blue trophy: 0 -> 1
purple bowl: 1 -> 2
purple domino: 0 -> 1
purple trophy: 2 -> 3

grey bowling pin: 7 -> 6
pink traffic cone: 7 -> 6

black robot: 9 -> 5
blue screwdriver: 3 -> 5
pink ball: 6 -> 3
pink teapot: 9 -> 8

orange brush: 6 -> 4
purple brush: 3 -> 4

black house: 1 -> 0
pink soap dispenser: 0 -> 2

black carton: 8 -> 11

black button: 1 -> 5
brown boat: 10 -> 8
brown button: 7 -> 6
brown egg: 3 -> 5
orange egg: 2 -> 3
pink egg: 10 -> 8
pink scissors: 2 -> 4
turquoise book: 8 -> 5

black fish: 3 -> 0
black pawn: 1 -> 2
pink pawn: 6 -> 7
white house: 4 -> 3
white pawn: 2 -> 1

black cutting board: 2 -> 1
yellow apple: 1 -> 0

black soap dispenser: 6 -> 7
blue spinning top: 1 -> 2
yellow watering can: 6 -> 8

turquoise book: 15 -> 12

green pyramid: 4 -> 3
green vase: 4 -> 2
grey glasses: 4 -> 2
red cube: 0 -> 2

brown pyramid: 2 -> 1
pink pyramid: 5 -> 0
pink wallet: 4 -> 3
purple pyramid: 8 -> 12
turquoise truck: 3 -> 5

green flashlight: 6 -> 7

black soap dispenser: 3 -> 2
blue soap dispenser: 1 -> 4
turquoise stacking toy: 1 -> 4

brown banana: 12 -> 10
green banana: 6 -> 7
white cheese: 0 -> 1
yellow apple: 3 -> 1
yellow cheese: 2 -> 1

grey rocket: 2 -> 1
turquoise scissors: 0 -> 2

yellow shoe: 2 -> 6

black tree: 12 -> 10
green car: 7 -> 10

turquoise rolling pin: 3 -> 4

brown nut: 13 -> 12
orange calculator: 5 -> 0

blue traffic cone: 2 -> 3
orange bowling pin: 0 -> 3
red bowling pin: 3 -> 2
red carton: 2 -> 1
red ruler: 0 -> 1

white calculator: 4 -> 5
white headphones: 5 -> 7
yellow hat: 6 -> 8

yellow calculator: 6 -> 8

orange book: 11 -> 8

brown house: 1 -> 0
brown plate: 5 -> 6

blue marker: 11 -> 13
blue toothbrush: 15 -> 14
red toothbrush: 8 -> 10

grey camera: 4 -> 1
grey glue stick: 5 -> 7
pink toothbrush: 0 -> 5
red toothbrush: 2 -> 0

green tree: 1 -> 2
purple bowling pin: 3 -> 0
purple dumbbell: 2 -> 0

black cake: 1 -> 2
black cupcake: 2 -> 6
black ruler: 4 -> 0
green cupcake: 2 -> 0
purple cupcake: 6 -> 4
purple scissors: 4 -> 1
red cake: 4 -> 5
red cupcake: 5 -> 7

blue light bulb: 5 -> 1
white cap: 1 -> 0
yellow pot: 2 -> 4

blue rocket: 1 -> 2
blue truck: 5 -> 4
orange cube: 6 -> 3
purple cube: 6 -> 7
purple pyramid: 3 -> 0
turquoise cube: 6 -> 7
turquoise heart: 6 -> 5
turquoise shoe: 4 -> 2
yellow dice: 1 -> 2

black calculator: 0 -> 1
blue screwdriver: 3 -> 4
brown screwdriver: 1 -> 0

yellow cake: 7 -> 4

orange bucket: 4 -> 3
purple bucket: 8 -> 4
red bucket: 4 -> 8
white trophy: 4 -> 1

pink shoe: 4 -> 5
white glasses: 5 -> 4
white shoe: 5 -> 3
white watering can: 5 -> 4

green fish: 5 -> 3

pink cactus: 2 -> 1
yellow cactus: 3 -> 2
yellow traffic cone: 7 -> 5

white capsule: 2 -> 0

Assignment
Every line above is to be duplicated exactly as shown.

Completed task
blue trophy: 0 -> 1
purple bowl: 1 -> 2
purple domino: 0 -> 1
purple trophy: 2 -> 3

grey bowling pin: 7 -> 6
pink traffic cone: 7 -> 6

black robot: 9 -> 5
blue screwdriver: 3 -> 5
pink ball: 6 -> 3
pink teapot: 9 -> 8

orange brush: 6 -> 4
purple brush: 3 -> 4

black house: 1 -> 0
pink soap dispenser: 0 -> 2

black carton: 8 -> 11

black button: 1 -> 5
brown boat: 10 -> 8
brown button: 7 -> 6
brown egg: 3 -> 5
orange egg: 2 -> 3
pink egg: 10 -> 8
pink scissors: 2 -> 4
turquoise book: 8 -> 5

black fish: 3 -> 0
black pawn: 1 -> 2
pink pawn: 6 -> 7
white house: 4 -> 3
white pawn: 2 -> 1

black cutting board: 2 -> 1
yellow apple: 1 -> 0

black soap dispenser: 6 -> 7
blue spinning top: 1 -> 2
yellow watering can: 6 -> 8

turquoise book: 15 -> 12

green pyramid: 4 -> 3
green vase: 4 -> 2
grey glasses: 4 -> 2
red cube: 0 -> 2

brown pyramid: 2 -> 1
pink pyramid: 5 -> 0
pink wallet: 4 -> 3
purple pyramid: 8 -> 12
turquoise truck: 3 -> 5

green flashlight: 6 -> 7

black soap dispenser: 3 -> 2
blue soap dispenser: 1 -> 4
turquoise stacking toy: 1 -> 4

brown banana: 12 -> 10
green banana: 6 -> 7
white cheese: 0 -> 1
yellow apple: 3 -> 1
yellow cheese: 2 -> 1

grey rocket: 2 -> 1
turquoise scissors: 0 -> 2

yellow shoe: 2 -> 6

black tree: 12 -> 10
green car: 7 -> 10

turquoise rolling pin: 3 -> 4

brown nut: 13 -> 12
orange calculator: 5 -> 0

blue traffic cone: 2 -> 3
orange bowling pin: 0 -> 3
red bowling pin: 3 -> 2
red carton: 2 -> 1
red ruler: 0 -> 1

white calculator: 4 -> 5
white headphones: 5 -> 7
yellow hat: 6 -> 8

yellow calculator: 6 -> 8

orange book: 11 -> 8

brown house: 1 -> 0
brown plate: 5 -> 6

blue marker: 11 -> 13
blue toothbrush: 15 -> 14
red toothbrush: 8 -> 10

grey camera: 4 -> 1
grey glue stick: 5 -> 7
pink toothbrush: 0 -> 5
red toothbrush: 2 -> 0

green tree: 1 -> 2
purple bowling pin: 3 -> 0
purple dumbbell: 2 -> 0

black cake: 1 -> 2
black cupcake: 2 -> 6
black ruler: 4 -> 0
green cupcake: 2 -> 0
purple cupcake: 6 -> 4
purple scissors: 4 -> 1
red cake: 4 -> 5
red cupcake: 5 -> 7

blue light bulb: 5 -> 1
white cap: 1 -> 0
yellow pot: 2 -> 4

blue rocket: 1 -> 2
blue truck: 5 -> 4
orange cube: 6 -> 3
purple cube: 6 -> 7
purple pyramid: 3 -> 0
turquoise cube: 6 -> 7
turquoise heart: 6 -> 5
turquoise shoe: 4 -> 2
yellow dice: 1 -> 2

black calculator: 0 -> 1
blue screwdriver: 3 -> 4
brown screwdriver: 1 -> 0

yellow cake: 7 -> 4

orange bucket: 4 -> 3
purple bucket: 8 -> 4
red bucket: 4 -> 8
white trophy: 4 -> 1

pink shoe: 4 -> 5
white glasses: 5 -> 4
white shoe: 5 -> 3
white watering can: 5 -> 4

green fish: 5 -> 3

pink cactus: 2 -> 1
yellow cactus: 3 -> 2
yellow traffic cone: 7 -> 5

white capsule: 2 -> 0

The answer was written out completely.